- _Action item_: Going through the data below, copy out each line where the word "road" shows up.

- _Information shown_:
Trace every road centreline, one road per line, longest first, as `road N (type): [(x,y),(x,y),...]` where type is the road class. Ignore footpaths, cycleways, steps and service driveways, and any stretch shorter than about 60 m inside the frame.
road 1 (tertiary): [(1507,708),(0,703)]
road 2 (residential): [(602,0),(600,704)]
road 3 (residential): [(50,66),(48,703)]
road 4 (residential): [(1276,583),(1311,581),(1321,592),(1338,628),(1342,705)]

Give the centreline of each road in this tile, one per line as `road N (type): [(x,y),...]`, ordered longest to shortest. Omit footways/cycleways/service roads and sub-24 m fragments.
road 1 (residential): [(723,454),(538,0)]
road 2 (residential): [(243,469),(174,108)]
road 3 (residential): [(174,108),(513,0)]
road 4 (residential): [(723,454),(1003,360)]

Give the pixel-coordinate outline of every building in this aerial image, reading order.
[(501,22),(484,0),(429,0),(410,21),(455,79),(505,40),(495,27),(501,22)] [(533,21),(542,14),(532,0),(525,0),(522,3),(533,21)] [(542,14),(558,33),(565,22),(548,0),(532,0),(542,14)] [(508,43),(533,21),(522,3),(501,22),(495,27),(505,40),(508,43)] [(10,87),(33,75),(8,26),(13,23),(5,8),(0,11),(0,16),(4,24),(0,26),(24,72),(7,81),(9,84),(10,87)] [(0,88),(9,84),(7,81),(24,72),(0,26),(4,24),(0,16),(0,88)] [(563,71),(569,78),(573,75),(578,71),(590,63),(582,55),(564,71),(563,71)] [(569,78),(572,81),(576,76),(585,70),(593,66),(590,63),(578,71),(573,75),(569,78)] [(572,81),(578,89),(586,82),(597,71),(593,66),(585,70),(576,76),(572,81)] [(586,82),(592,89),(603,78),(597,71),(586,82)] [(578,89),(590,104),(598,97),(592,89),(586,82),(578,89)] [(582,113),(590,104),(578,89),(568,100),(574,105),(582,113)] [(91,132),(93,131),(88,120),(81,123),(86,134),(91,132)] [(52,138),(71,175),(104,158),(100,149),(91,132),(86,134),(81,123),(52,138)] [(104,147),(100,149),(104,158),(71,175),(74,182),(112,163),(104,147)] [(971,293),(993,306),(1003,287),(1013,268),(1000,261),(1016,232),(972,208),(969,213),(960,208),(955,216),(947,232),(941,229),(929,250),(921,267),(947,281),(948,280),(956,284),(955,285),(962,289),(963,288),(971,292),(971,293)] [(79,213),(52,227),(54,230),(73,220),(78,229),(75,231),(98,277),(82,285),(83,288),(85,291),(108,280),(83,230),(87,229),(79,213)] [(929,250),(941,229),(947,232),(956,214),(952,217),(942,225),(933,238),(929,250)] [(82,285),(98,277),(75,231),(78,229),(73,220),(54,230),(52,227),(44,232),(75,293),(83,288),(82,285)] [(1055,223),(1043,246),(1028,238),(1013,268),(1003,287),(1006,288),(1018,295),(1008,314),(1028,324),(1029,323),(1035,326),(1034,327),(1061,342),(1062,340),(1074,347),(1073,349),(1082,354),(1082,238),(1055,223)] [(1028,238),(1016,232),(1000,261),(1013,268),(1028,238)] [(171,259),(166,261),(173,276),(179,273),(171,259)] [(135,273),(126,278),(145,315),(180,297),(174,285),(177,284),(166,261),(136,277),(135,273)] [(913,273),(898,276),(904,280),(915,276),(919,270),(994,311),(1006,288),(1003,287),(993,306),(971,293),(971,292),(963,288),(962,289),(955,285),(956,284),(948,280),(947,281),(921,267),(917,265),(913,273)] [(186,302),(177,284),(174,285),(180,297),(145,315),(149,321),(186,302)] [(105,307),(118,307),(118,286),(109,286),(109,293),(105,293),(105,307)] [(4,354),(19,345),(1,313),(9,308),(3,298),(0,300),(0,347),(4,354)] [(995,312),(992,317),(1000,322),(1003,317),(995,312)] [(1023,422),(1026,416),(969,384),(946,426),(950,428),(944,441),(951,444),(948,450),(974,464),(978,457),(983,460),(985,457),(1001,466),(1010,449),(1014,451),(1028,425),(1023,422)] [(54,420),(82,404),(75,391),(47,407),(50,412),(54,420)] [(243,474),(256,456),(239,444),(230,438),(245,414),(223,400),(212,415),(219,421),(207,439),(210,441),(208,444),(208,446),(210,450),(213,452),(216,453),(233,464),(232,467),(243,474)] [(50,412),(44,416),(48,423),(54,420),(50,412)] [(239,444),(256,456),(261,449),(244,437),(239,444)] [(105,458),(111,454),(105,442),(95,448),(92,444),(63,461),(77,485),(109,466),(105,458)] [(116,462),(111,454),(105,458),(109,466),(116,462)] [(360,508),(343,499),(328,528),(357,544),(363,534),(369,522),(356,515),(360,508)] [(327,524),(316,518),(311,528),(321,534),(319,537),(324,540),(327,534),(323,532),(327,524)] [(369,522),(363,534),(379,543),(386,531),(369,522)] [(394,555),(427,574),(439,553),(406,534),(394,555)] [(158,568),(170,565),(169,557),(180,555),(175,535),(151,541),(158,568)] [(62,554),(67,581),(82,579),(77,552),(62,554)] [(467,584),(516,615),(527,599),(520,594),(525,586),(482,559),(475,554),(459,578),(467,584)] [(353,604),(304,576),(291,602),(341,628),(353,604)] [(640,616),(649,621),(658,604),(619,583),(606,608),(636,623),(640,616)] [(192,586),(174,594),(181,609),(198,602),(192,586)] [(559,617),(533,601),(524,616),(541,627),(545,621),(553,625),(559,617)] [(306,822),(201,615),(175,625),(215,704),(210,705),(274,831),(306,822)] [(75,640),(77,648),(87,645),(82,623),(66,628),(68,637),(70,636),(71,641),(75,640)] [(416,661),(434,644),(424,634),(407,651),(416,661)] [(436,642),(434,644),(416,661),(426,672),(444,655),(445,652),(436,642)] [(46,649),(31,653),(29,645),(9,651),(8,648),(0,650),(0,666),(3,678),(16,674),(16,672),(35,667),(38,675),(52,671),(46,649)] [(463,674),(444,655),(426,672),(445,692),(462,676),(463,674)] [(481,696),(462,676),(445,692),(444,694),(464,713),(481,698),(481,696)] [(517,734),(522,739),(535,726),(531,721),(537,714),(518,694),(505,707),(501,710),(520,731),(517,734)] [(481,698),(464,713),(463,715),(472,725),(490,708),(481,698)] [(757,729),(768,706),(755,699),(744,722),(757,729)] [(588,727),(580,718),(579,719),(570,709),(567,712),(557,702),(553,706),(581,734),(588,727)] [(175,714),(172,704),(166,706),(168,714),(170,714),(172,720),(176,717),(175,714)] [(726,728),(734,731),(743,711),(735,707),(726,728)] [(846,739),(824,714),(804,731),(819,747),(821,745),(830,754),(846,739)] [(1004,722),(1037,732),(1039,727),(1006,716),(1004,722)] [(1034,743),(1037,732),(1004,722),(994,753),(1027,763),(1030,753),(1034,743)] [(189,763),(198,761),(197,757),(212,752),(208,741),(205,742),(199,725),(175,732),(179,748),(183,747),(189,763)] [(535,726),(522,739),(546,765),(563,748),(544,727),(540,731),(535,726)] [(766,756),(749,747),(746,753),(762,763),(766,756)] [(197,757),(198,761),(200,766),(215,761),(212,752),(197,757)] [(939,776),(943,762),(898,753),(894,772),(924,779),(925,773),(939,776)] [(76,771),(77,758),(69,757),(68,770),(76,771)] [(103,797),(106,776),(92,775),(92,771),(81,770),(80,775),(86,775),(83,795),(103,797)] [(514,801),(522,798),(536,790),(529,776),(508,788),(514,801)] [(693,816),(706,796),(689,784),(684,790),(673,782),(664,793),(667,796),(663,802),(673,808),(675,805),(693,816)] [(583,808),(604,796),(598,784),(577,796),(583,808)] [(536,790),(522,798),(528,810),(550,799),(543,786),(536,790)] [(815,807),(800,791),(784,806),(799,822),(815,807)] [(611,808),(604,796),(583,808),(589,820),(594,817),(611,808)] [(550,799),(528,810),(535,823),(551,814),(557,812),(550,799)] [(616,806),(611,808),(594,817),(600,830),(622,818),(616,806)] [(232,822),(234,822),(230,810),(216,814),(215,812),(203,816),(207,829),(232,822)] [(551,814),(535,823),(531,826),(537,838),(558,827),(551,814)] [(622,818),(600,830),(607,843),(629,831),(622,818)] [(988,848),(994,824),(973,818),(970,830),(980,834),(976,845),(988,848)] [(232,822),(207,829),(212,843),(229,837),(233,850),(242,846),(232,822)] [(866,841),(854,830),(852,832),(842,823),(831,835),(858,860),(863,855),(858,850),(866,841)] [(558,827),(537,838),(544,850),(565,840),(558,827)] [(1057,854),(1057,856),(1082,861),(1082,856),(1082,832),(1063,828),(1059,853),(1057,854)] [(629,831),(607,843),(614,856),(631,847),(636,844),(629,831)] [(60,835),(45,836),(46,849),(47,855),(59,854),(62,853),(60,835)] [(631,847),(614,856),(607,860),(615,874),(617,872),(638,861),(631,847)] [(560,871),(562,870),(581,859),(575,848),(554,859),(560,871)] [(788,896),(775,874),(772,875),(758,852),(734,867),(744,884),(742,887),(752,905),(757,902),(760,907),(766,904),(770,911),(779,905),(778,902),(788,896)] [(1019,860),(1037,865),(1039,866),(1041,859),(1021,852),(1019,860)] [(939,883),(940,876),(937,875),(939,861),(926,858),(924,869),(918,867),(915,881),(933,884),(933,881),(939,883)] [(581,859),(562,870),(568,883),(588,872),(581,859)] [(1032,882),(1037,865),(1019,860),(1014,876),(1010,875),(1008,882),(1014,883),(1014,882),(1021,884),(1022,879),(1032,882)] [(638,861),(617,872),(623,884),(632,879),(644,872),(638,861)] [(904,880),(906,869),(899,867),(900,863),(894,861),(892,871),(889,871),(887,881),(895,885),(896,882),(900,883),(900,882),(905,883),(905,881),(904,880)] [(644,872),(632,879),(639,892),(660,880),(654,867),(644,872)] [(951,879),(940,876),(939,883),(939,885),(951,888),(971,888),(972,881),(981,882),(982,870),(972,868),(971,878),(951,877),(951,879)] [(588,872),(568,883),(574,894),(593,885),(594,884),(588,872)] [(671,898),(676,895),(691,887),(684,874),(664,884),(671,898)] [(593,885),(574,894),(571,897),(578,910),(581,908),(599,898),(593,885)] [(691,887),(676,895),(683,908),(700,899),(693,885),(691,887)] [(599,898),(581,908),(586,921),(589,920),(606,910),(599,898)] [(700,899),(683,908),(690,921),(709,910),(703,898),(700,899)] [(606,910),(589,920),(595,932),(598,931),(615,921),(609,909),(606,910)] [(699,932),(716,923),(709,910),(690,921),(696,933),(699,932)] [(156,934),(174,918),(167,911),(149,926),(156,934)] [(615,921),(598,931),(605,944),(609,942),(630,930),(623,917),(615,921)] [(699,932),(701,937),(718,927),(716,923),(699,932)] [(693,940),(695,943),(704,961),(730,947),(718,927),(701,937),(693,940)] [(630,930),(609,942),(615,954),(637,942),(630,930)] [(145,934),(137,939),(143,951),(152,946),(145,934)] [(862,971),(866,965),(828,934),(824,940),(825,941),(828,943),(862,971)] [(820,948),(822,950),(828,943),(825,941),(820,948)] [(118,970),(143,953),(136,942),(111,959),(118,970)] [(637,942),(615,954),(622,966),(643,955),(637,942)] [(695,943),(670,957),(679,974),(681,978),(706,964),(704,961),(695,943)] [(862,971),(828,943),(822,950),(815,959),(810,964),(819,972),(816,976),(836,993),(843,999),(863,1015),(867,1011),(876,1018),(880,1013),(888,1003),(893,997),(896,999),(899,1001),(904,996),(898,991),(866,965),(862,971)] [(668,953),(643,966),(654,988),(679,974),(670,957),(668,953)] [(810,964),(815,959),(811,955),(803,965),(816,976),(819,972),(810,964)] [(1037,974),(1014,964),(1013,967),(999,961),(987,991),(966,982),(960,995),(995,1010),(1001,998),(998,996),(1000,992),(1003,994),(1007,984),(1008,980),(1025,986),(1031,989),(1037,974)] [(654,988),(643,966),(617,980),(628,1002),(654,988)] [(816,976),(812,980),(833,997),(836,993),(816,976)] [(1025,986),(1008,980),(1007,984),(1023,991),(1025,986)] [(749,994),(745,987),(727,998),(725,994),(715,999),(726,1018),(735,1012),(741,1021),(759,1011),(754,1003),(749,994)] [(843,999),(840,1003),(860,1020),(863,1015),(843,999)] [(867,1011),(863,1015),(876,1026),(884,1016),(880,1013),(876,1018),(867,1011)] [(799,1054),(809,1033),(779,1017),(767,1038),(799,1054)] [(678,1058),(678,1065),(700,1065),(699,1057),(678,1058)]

- _Your response_:
Trace every road centreline, one road per line, longest first, as `road N (type): [(x,y),(x,y),...]` where type is the road class. Ignore footpaths, cycleways, steps and service driveways, and any stretch shorter than about 60 m inside the frame.
road 1 (tertiary): [(1507,708),(0,703)]
road 2 (residential): [(602,0),(600,704)]
road 3 (residential): [(50,66),(48,703)]
road 4 (residential): [(1276,583),(1311,581),(1321,592),(1338,628),(1342,705)]
Give the centreline of each road in this tile, one per line as `road N (type): [(x,y),...]`, ordered longest to shortest. Omit footways/cycleways/service roads and sub-24 m fragments.
road 1 (residential): [(723,454),(538,0)]
road 2 (residential): [(243,469),(174,108)]
road 3 (residential): [(174,108),(513,0)]
road 4 (residential): [(723,454),(1003,360)]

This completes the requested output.